• **RAW DATA**:
BEGIN

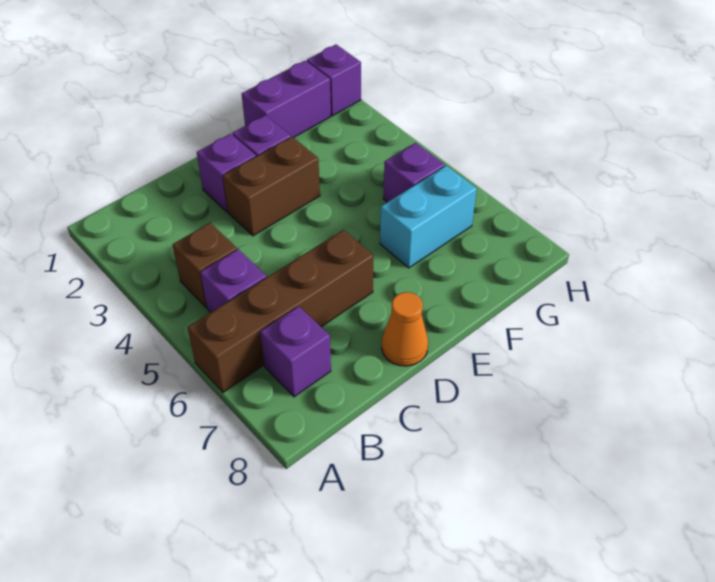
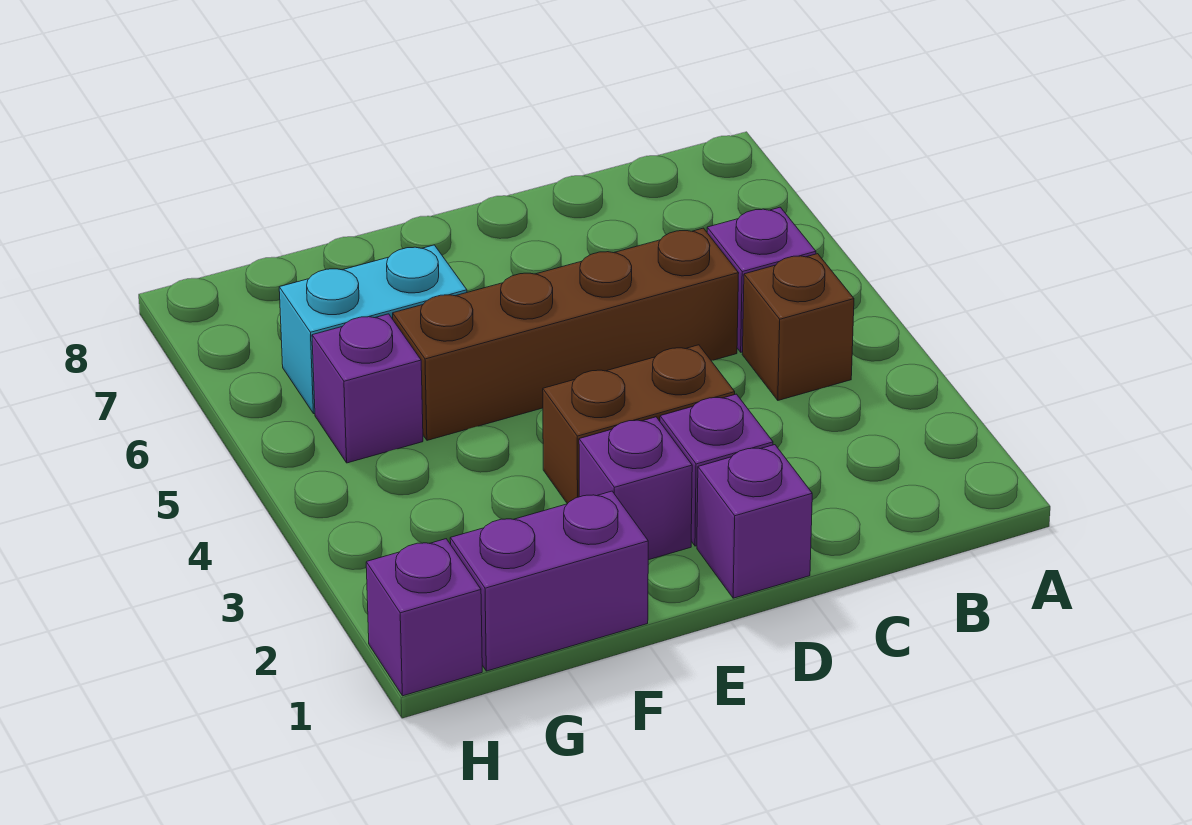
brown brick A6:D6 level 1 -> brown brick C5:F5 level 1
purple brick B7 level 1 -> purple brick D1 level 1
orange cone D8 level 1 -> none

END

• **ACTIVITY**: All the data above is to be transcribed exactly, with no pictures included.

• **EXERCISE SOLUTION**:
brown brick A6:D6 level 1 -> brown brick C5:F5 level 1
purple brick B7 level 1 -> purple brick D1 level 1
orange cone D8 level 1 -> none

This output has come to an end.